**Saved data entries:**

══════

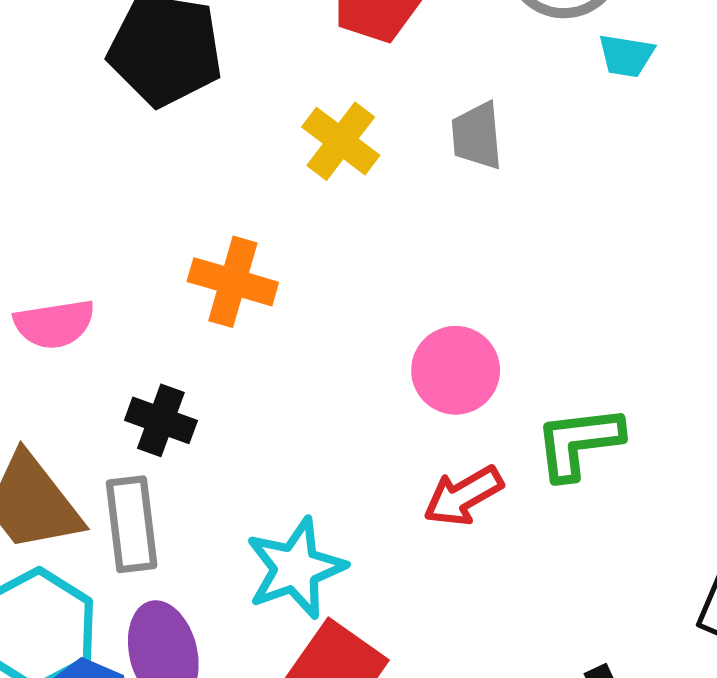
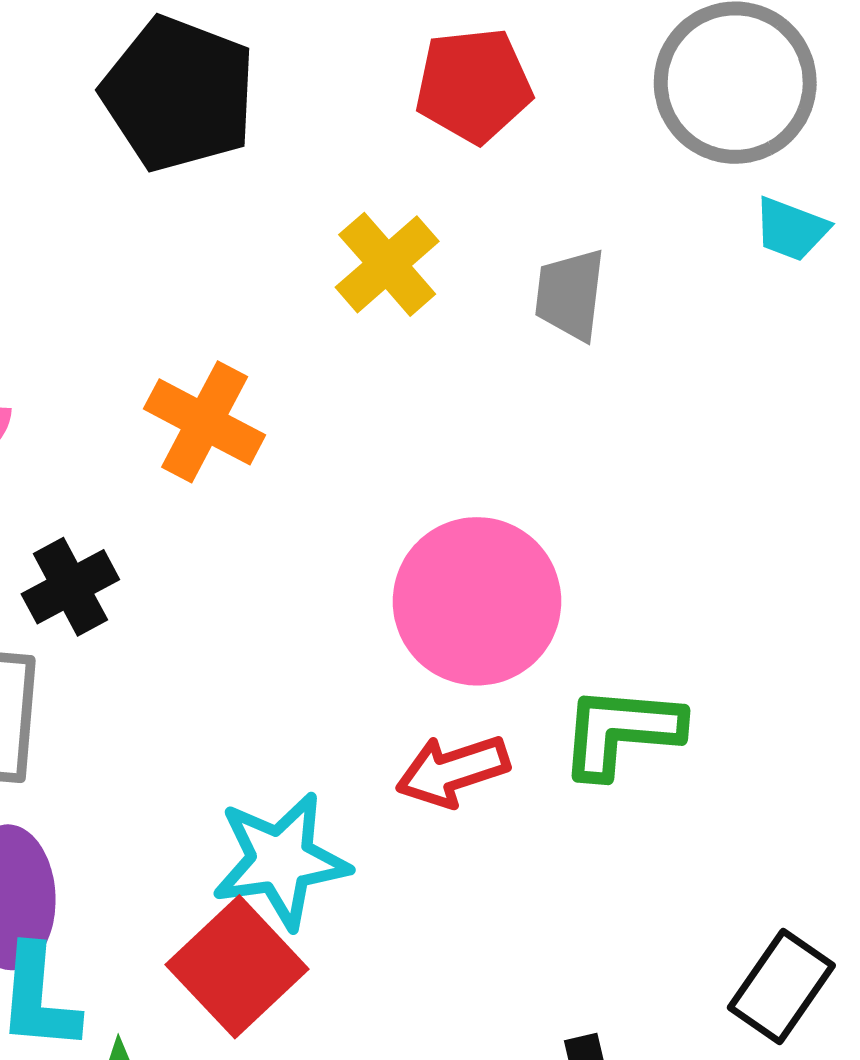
pink circle: (456, 370) -> (477, 601), size x1.4
black cross: (161, 420) -> (70, 587), turned 30
cyan star: (296, 568) -> (281, 860), moved

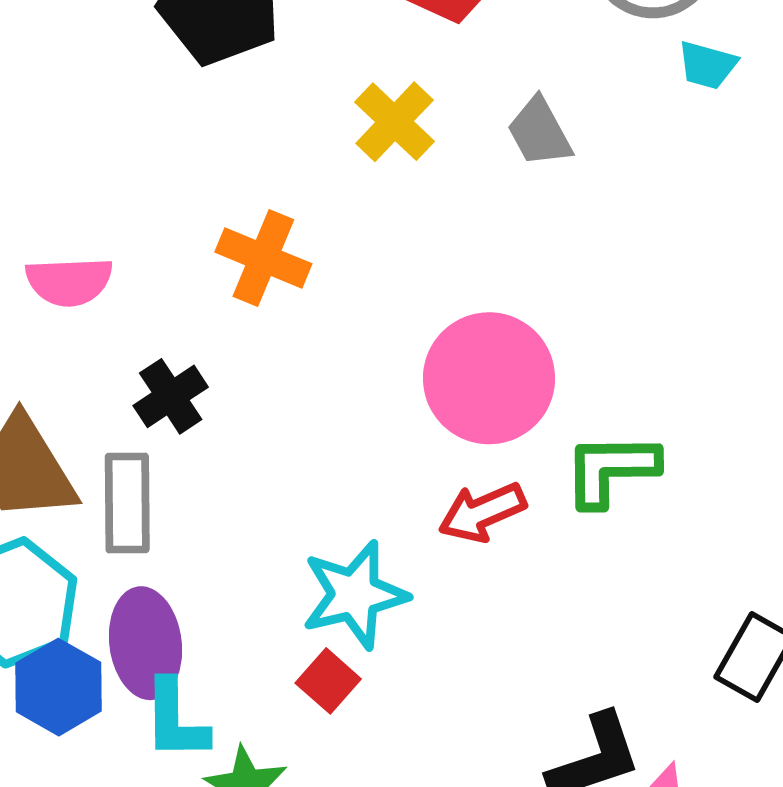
gray trapezoid: (570, 295) -> (539, 132), turned -30
red square: (237, 967) -> (328, 681), size x0.6

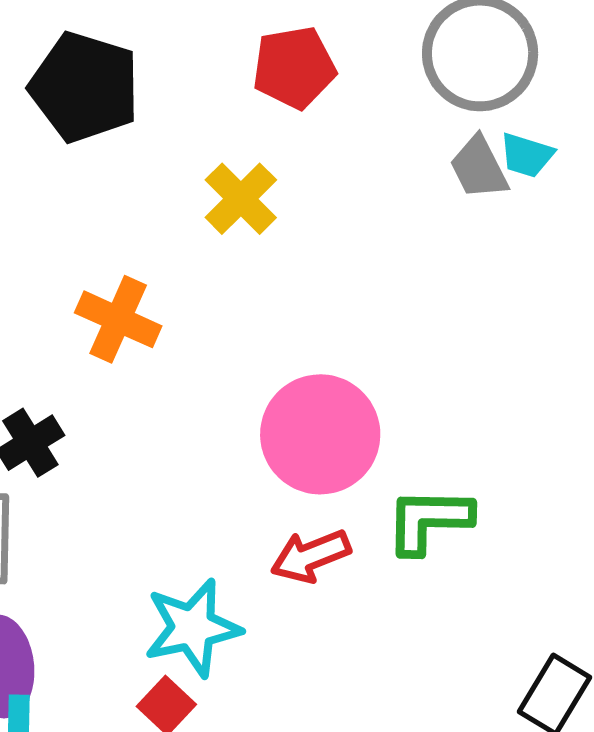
gray trapezoid: (539, 132) -> (479, 168), moved

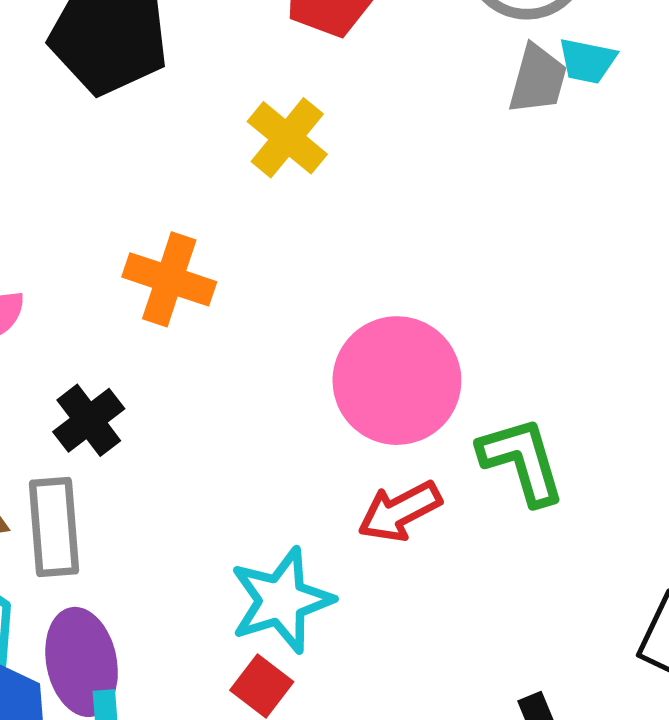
gray trapezoid: (479, 168) -> (538, 79), turned -132
green L-shape: (429, 520) -> (522, 461), turned 78

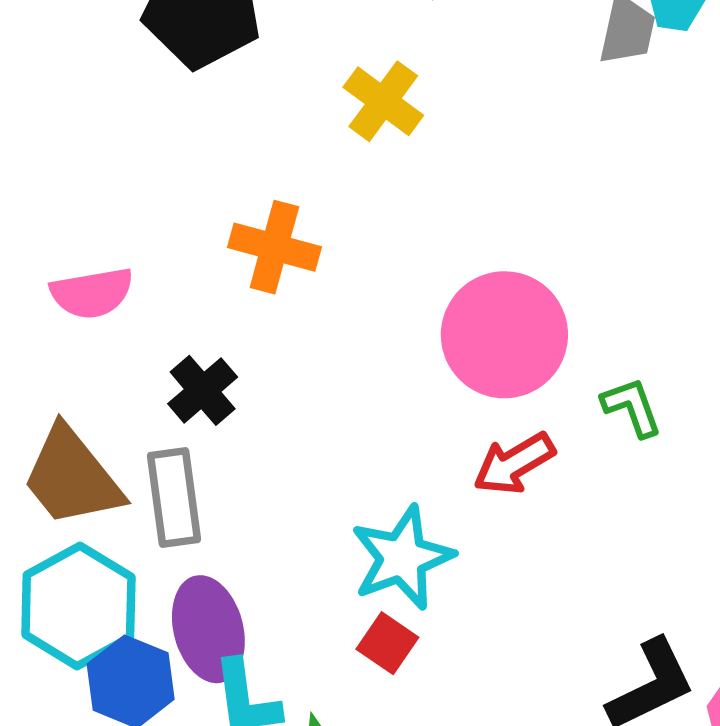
green L-shape: (522, 461) -> (632, 407), size x0.7

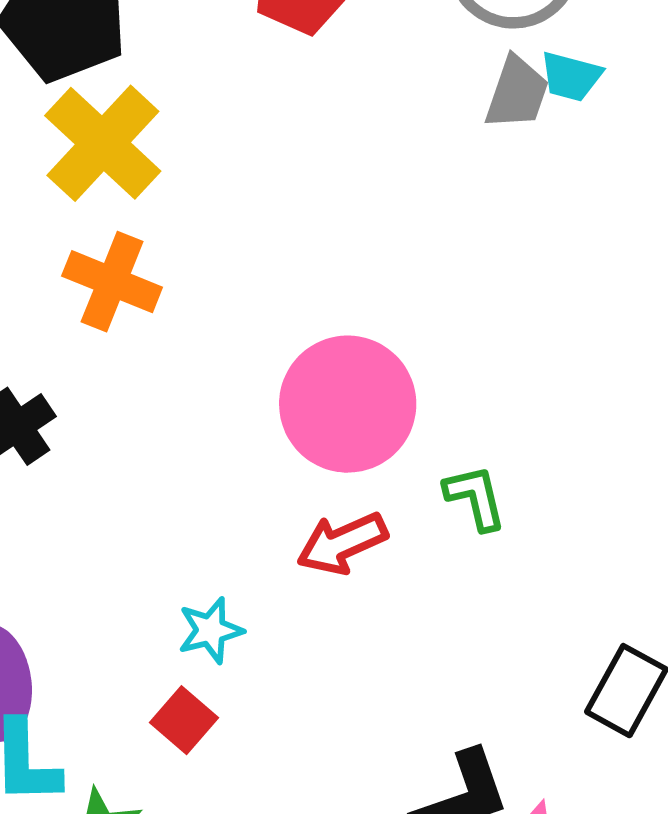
yellow cross: (383, 101) -> (103, 143), moved, size x1.4
cyan star: (402, 558) -> (211, 630), size x0.6

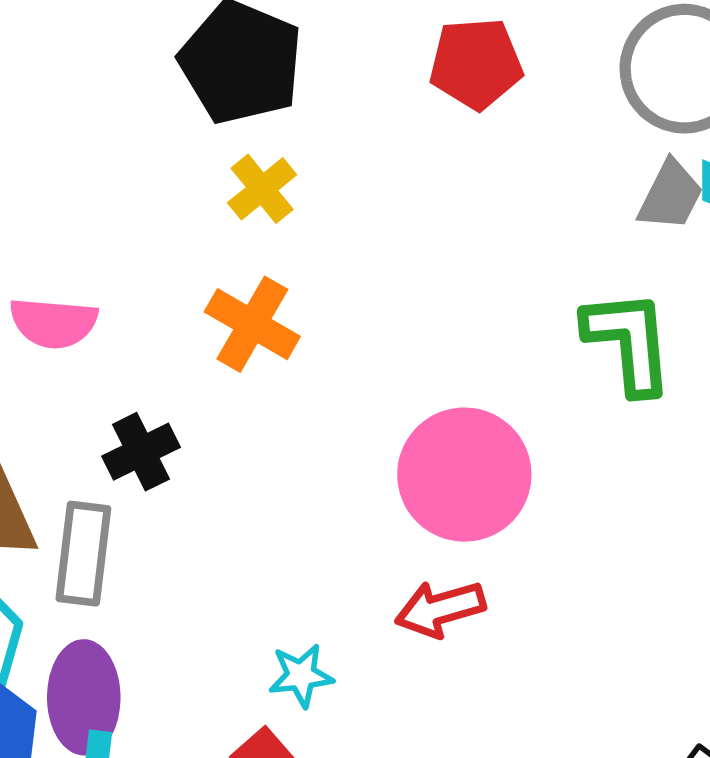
yellow cross: (103, 143) -> (262, 189), size x0.6
green L-shape: (475, 497) -> (629, 342), moved, size x1.6

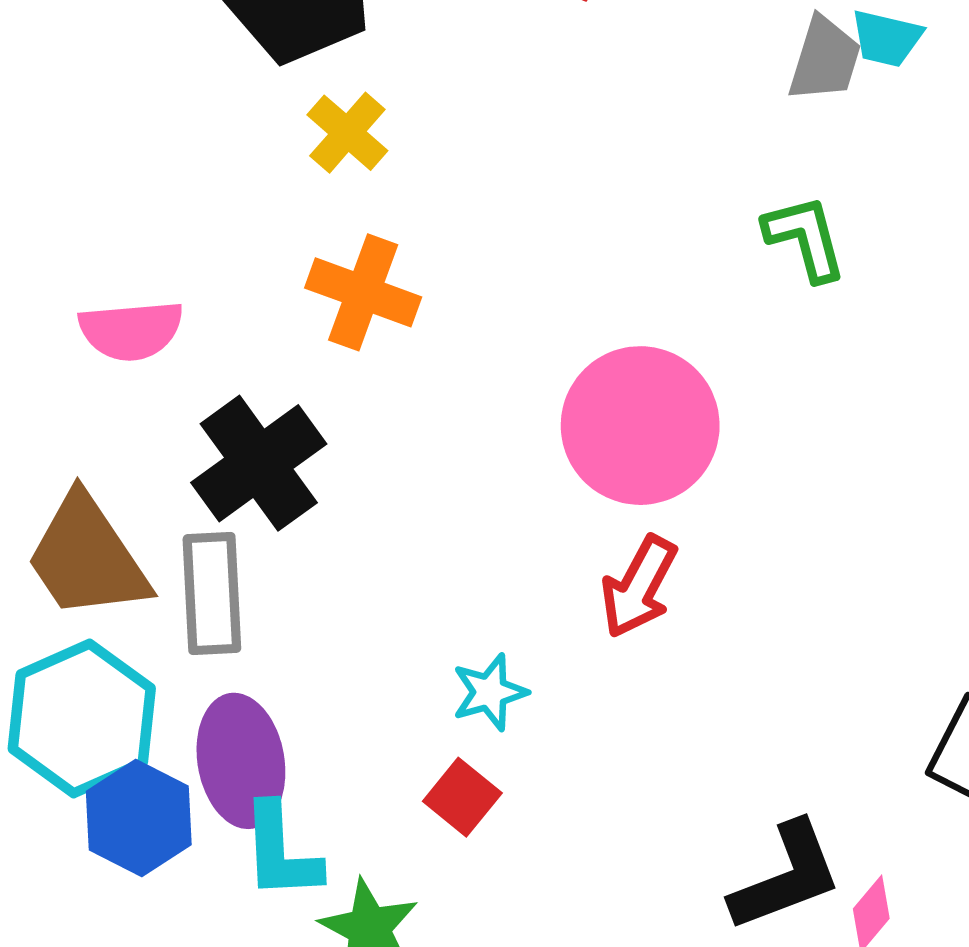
green L-shape: (629, 342) -> (805, 238), size x0.7
black cross: (141, 452) -> (259, 463), size x1.5
red arrow: (440, 609) -> (639, 587), turned -36

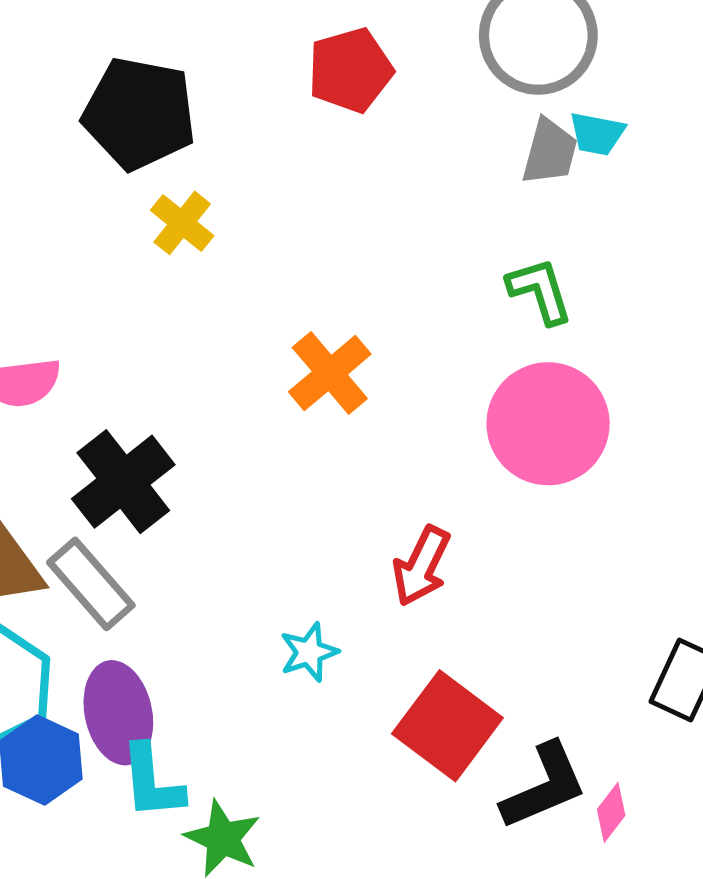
orange cross: (363, 292) -> (330, 373), moved, turned 32
pink circle: (640, 426) -> (548, 424), moved
gray rectangle: (212, 594) -> (91, 584), turned -36
red square: (462, 797) -> (447, 726), moved, size x1.8

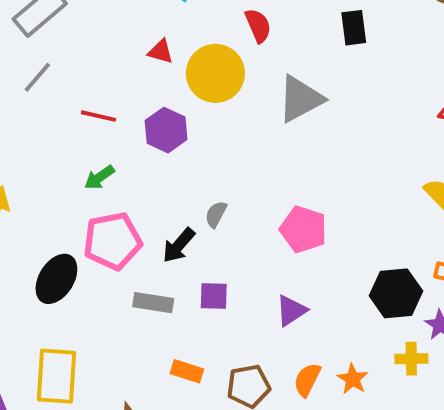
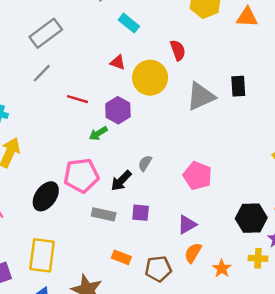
black rectangle: (354, 28) -> (238, 86), moved
green arrow: (99, 177) -> (98, 133), moved
orange semicircle: (307, 380) -> (193, 253), moved

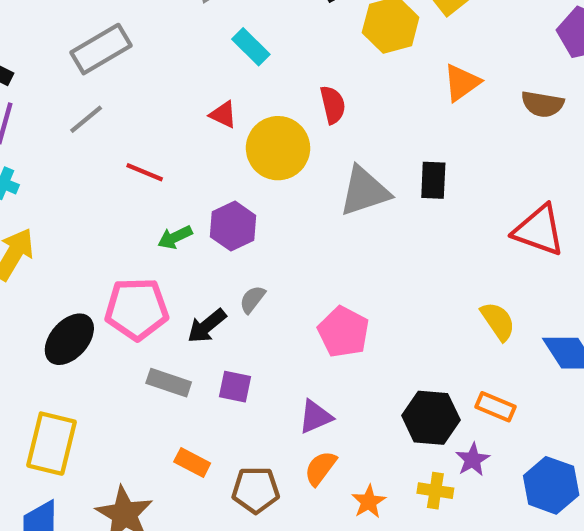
orange triangle: (247, 17) -> (462, 83), moved, turned -45
purple hexagon: (118, 110) -> (233, 226), moved

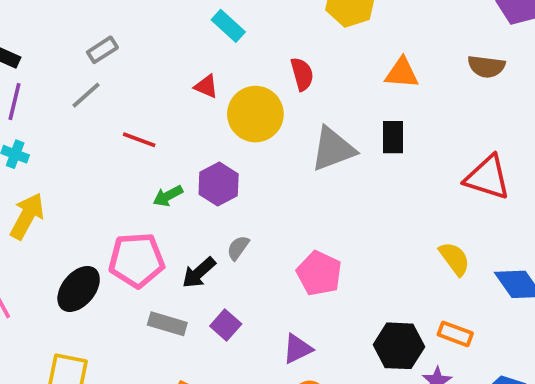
gray rectangle: (101, 49) -> (102, 50), moved, size x0.6
orange triangle: (462, 83) -> (402, 73), moved, turned 42
purple square: (235, 387) -> (226, 325), turned 32

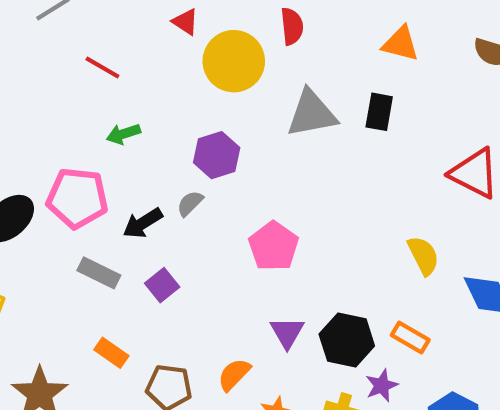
purple hexagon: (219, 184) -> (217, 155), moved
purple triangle: (297, 349) -> (287, 333), moved, turned -44

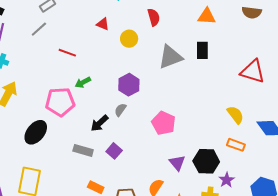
yellow circle: (234, 61) -> (129, 39), size x0.6
pink pentagon: (77, 198) -> (60, 102), moved
orange rectangle: (410, 338) -> (236, 145), moved

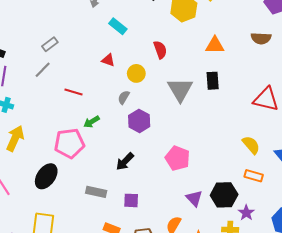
gray triangle: (170, 57) -> (180, 90), turned -36
gray semicircle: (120, 110) -> (124, 97), moved
black arrow: (100, 123) -> (125, 162), moved
purple square: (114, 151) -> (131, 200), moved, turned -35

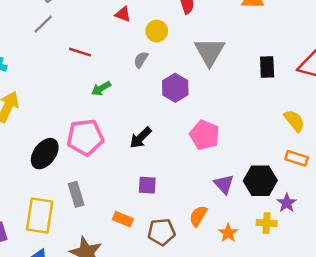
black rectangle: (213, 81) -> (267, 67), moved
purple hexagon: (139, 121) -> (175, 88), moved
pink pentagon: (69, 143) -> (85, 137), moved
gray rectangle: (96, 192) -> (76, 194), moved, turned 60

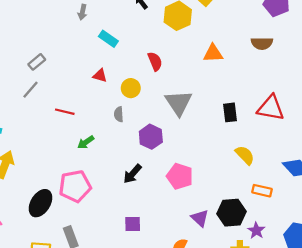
gray semicircle: (141, 60) -> (119, 114), turned -32
yellow semicircle: (294, 121) -> (245, 155), moved
black arrow: (141, 138) -> (132, 174), moved

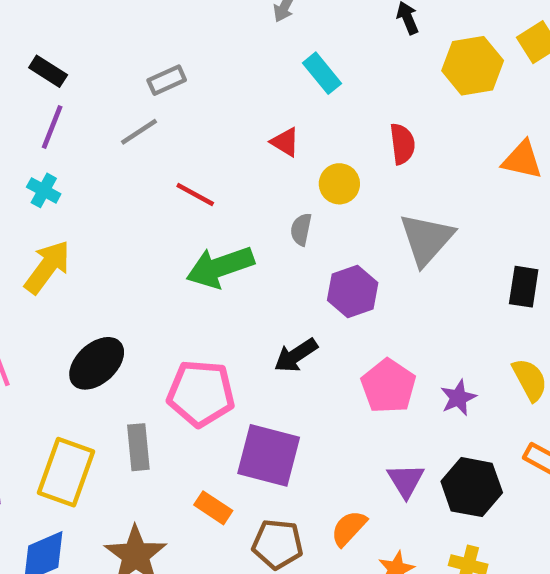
green arrow: (86, 142) -> (220, 267), size x1.8
pink pentagon: (75, 186) -> (201, 393), moved
purple square: (133, 224) -> (269, 455), size x1.8
purple star: (256, 231) -> (458, 398), moved

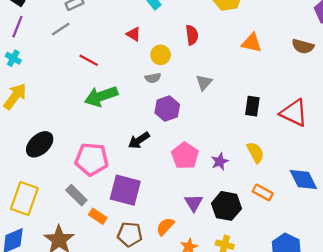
gray semicircle: (301, 229) -> (153, 78), moved, turned -112
gray triangle: (426, 239) -> (204, 82), size x0.6
gray rectangle: (138, 447) -> (76, 195), moved, turned -40

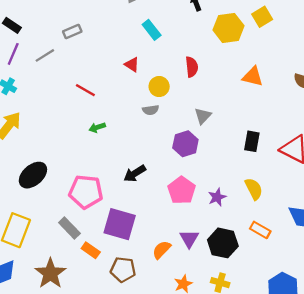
gray line: (61, 29) -> (45, 55), moved
green arrow: (101, 96) -> (97, 127), size x0.5
purple hexagon: (167, 109) -> (185, 144), moved
orange semicircle: (165, 226) -> (162, 250), moved

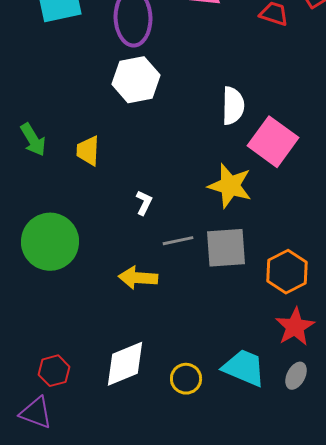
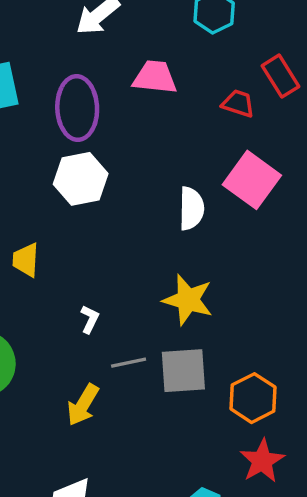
pink square: (273, 142) -> (252, 180), moved
yellow arrow: (138, 278) -> (83, 405), turned -63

══════

**Job item:** Copy the records above exactly, leaving out every picture.

**Solution to this task:**
pink circle: (456, 370) -> (477, 601), size x1.4
black cross: (161, 420) -> (70, 587), turned 30
cyan star: (296, 568) -> (281, 860), moved

gray trapezoid: (570, 295) -> (539, 132), turned -30
red square: (237, 967) -> (328, 681), size x0.6

gray trapezoid: (539, 132) -> (479, 168), moved

gray trapezoid: (479, 168) -> (538, 79), turned -132
green L-shape: (429, 520) -> (522, 461), turned 78

green L-shape: (522, 461) -> (632, 407), size x0.7

yellow cross: (383, 101) -> (103, 143), moved, size x1.4
cyan star: (402, 558) -> (211, 630), size x0.6

yellow cross: (103, 143) -> (262, 189), size x0.6
green L-shape: (475, 497) -> (629, 342), moved, size x1.6

green L-shape: (629, 342) -> (805, 238), size x0.7
black cross: (141, 452) -> (259, 463), size x1.5
red arrow: (440, 609) -> (639, 587), turned -36

orange cross: (363, 292) -> (330, 373), moved, turned 32
pink circle: (640, 426) -> (548, 424), moved
gray rectangle: (212, 594) -> (91, 584), turned -36
red square: (462, 797) -> (447, 726), moved, size x1.8

black rectangle: (354, 28) -> (238, 86), moved
green arrow: (99, 177) -> (98, 133), moved
orange semicircle: (307, 380) -> (193, 253), moved

orange triangle: (247, 17) -> (462, 83), moved, turned -45
purple hexagon: (118, 110) -> (233, 226), moved

gray rectangle: (101, 49) -> (102, 50), moved, size x0.6
orange triangle: (462, 83) -> (402, 73), moved, turned 42
purple square: (235, 387) -> (226, 325), turned 32

purple hexagon: (219, 184) -> (217, 155), moved
purple triangle: (297, 349) -> (287, 333), moved, turned -44

yellow circle: (234, 61) -> (129, 39), size x0.6
pink pentagon: (77, 198) -> (60, 102), moved
orange rectangle: (410, 338) -> (236, 145), moved

gray triangle: (170, 57) -> (180, 90), turned -36
gray semicircle: (120, 110) -> (124, 97), moved
black arrow: (100, 123) -> (125, 162), moved
purple square: (114, 151) -> (131, 200), moved, turned -35

black rectangle: (213, 81) -> (267, 67), moved
purple hexagon: (139, 121) -> (175, 88), moved
pink pentagon: (69, 143) -> (85, 137), moved
gray rectangle: (96, 192) -> (76, 194), moved, turned 60

gray semicircle: (141, 60) -> (119, 114), turned -32
yellow semicircle: (294, 121) -> (245, 155), moved
black arrow: (141, 138) -> (132, 174), moved

green arrow: (86, 142) -> (220, 267), size x1.8
pink pentagon: (75, 186) -> (201, 393), moved
purple square: (133, 224) -> (269, 455), size x1.8
purple star: (256, 231) -> (458, 398), moved

gray semicircle: (301, 229) -> (153, 78), moved, turned -112
gray triangle: (426, 239) -> (204, 82), size x0.6
gray rectangle: (138, 447) -> (76, 195), moved, turned -40

gray line: (61, 29) -> (45, 55), moved
green arrow: (101, 96) -> (97, 127), size x0.5
purple hexagon: (167, 109) -> (185, 144), moved
orange semicircle: (165, 226) -> (162, 250), moved

pink square: (273, 142) -> (252, 180), moved
yellow arrow: (138, 278) -> (83, 405), turned -63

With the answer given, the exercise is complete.